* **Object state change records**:
----------
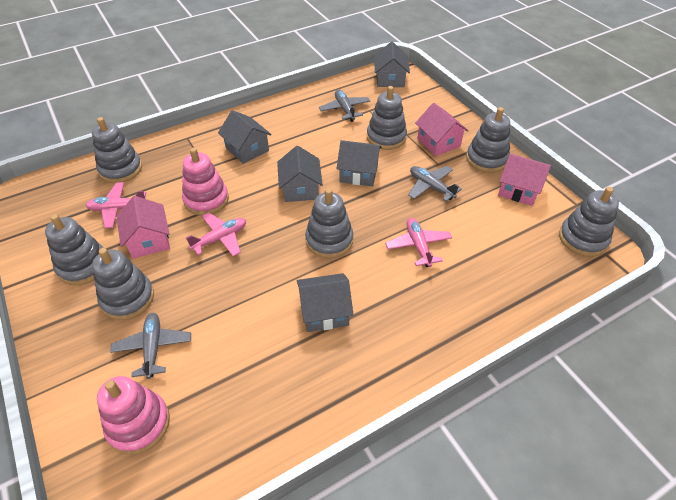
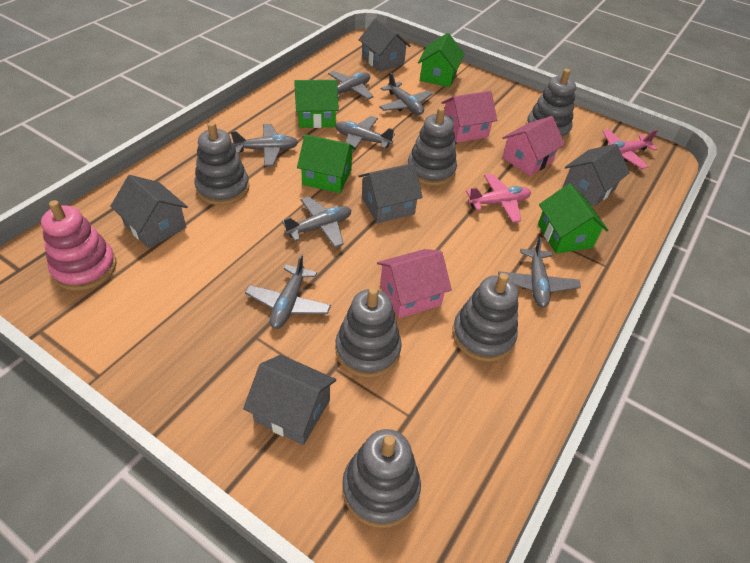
green house: 0 -> 4
grey plane: 3 -> 7
grey stacking toy: 7 -> 6
pink plane: 3 -> 2
pink stacking toy: 2 -> 1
----------
* **ACTION ITEM**: Starting at the line that contains "grey stacking toy: 7 -> 6", reproduce each line through the end of the records exactly, both ends included.

* **WRITTEN RESPONSE**:
grey stacking toy: 7 -> 6
pink plane: 3 -> 2
pink stacking toy: 2 -> 1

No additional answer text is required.